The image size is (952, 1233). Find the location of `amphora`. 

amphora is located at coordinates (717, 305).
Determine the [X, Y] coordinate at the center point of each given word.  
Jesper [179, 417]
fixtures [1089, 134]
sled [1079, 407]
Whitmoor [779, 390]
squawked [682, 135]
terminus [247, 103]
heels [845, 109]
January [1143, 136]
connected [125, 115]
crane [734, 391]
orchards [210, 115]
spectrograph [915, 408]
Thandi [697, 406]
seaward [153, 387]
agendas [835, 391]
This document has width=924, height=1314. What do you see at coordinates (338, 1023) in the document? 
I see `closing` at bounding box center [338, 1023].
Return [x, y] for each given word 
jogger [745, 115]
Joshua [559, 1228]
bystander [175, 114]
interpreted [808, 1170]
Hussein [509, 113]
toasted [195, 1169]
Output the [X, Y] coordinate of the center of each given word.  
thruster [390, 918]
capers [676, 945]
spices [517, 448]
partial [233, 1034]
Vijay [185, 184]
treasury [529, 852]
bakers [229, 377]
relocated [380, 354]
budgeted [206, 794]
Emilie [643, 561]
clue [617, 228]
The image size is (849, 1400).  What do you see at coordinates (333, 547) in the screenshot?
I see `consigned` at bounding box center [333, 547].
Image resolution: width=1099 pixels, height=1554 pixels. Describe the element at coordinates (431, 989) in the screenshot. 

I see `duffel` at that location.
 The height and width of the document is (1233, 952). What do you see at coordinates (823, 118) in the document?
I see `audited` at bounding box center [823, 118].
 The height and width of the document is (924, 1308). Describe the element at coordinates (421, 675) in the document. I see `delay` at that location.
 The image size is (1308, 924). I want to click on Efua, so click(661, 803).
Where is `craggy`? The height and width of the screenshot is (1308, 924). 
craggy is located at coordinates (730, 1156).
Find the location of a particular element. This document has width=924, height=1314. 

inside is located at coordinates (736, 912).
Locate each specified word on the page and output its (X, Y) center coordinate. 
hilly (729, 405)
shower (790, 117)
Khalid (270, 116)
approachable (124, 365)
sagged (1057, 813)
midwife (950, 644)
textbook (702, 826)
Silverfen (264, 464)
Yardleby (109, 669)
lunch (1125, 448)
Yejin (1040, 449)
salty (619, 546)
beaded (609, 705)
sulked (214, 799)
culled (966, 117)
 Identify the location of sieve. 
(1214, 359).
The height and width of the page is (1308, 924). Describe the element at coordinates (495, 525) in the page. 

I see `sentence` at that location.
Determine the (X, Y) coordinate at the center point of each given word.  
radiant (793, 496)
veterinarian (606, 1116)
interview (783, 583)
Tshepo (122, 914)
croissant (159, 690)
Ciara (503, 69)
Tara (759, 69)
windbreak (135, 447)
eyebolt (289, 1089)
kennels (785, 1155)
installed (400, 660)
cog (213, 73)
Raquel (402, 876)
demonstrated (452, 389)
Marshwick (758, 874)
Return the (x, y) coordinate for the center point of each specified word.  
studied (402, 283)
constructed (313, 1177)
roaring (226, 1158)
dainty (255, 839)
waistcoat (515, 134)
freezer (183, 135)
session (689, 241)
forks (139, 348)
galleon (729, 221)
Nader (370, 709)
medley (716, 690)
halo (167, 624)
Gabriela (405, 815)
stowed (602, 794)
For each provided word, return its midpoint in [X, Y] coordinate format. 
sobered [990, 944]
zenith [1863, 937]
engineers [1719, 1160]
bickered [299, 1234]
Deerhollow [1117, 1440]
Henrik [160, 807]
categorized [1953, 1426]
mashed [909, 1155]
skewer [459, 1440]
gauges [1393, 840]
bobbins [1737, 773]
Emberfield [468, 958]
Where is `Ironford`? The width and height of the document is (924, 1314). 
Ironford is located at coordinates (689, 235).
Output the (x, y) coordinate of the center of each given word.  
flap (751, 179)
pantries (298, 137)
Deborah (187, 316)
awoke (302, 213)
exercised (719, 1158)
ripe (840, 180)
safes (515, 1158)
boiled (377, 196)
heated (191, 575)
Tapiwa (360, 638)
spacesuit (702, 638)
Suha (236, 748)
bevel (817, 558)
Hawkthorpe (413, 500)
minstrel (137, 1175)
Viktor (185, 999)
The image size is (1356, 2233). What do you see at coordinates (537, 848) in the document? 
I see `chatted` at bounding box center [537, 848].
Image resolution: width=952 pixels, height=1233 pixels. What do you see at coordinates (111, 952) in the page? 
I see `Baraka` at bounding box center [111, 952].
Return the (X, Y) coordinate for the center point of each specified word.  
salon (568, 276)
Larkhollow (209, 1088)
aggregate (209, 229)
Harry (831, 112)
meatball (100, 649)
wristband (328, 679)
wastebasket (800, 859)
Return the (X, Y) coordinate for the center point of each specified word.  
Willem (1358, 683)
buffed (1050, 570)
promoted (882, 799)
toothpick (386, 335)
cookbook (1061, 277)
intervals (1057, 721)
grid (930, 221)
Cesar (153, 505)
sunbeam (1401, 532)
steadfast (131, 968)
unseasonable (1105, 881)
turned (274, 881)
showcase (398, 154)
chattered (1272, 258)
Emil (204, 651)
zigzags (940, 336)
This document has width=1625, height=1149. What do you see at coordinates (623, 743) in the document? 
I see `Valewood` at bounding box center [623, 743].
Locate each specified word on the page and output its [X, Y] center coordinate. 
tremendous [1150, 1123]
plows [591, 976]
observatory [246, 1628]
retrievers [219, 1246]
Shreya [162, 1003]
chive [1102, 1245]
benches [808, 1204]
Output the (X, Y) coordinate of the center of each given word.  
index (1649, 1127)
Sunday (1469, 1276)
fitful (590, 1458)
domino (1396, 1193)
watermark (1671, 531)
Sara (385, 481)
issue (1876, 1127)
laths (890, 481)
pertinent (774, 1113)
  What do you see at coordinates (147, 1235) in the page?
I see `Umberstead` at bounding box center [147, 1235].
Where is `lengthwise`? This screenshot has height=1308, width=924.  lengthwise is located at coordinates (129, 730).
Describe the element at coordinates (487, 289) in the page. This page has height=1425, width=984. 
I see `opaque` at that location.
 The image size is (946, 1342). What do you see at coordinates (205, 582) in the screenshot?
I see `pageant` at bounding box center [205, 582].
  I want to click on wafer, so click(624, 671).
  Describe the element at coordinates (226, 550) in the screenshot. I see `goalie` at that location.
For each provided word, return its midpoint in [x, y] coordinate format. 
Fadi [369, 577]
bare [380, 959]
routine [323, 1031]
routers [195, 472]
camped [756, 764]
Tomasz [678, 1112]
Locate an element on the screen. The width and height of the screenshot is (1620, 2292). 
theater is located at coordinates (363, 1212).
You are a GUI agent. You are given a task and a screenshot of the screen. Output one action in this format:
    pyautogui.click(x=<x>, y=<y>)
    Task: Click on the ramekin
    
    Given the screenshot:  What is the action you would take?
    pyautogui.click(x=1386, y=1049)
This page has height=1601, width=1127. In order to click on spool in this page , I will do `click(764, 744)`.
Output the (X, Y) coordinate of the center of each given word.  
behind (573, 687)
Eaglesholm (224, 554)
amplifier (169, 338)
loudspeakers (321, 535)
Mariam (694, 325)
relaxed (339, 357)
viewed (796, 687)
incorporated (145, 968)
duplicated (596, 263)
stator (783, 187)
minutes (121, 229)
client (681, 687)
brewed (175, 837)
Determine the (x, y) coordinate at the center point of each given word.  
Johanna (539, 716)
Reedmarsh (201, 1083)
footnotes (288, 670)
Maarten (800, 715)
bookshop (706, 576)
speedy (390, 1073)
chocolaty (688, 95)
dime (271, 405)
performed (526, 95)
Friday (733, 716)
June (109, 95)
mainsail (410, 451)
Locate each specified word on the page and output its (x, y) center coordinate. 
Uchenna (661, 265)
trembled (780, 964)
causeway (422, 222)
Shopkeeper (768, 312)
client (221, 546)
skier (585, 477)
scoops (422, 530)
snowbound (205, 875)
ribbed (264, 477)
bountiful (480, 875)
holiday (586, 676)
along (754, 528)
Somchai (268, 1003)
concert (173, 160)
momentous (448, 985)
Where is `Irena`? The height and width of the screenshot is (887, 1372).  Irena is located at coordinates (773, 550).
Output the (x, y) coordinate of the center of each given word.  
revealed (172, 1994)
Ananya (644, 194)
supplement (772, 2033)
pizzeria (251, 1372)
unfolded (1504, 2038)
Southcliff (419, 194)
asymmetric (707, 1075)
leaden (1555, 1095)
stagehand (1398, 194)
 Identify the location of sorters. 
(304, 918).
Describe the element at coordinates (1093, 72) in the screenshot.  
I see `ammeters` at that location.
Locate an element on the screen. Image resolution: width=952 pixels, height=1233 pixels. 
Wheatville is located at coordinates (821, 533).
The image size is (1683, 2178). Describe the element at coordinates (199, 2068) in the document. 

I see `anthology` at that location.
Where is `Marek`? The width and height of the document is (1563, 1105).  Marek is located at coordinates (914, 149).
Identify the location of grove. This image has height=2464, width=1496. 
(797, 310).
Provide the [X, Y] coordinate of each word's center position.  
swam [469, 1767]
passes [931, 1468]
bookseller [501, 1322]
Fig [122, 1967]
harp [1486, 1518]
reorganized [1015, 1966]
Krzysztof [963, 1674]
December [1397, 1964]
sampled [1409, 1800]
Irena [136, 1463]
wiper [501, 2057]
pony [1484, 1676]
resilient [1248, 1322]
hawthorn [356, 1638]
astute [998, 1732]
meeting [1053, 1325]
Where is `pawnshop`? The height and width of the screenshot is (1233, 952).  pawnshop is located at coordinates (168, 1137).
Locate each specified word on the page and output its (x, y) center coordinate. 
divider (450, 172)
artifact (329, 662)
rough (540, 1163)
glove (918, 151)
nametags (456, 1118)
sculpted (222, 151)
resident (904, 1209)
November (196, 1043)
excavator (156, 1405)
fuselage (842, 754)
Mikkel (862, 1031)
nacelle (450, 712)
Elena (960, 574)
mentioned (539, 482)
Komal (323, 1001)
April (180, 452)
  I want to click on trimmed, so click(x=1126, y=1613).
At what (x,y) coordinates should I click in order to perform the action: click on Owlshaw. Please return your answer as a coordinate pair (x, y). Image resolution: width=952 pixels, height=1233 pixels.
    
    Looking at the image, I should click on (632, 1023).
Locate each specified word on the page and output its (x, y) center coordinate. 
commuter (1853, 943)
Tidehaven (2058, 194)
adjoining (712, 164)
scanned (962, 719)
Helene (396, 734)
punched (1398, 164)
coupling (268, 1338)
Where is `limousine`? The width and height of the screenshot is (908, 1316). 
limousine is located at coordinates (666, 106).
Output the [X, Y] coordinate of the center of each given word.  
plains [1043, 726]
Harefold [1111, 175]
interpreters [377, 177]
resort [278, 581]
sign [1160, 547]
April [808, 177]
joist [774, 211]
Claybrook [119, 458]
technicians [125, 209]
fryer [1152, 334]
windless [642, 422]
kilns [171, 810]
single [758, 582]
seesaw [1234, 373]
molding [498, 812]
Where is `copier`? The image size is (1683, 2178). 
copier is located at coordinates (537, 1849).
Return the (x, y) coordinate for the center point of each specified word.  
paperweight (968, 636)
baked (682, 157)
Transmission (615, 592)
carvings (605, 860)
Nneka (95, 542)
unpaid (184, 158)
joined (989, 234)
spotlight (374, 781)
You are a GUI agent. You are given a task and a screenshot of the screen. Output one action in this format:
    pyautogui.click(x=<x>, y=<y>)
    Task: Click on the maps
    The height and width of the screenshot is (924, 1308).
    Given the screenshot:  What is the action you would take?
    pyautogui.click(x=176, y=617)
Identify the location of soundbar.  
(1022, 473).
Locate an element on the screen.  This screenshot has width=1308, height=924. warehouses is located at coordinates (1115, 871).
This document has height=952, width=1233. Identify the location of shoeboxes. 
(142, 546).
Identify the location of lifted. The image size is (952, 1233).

· · · ·

Task description - Copy out the data from the line with "sulked (214, 799)" up to and including the line with "stowed (602, 794)", keeping every line as it stands.

Correct answer -
sulked (214, 799)
culled (966, 117)
 Identify the location of sieve. 
(1214, 359).
The height and width of the page is (1308, 924). Describe the element at coordinates (495, 525) in the page. 

I see `sentence` at that location.
Determine the (X, Y) coordinate at the center point of each given word.  
radiant (793, 496)
veterinarian (606, 1116)
interview (783, 583)
Tshepo (122, 914)
croissant (159, 690)
Ciara (503, 69)
Tara (759, 69)
windbreak (135, 447)
eyebolt (289, 1089)
kennels (785, 1155)
installed (400, 660)
cog (213, 73)
Raquel (402, 876)
demonstrated (452, 389)
Marshwick (758, 874)
Return the (x, y) coordinate for the center point of each specified word.  
studied (402, 283)
constructed (313, 1177)
roaring (226, 1158)
dainty (255, 839)
waistcoat (515, 134)
freezer (183, 135)
session (689, 241)
forks (139, 348)
galleon (729, 221)
Nader (370, 709)
medley (716, 690)
halo (167, 624)
Gabriela (405, 815)
stowed (602, 794)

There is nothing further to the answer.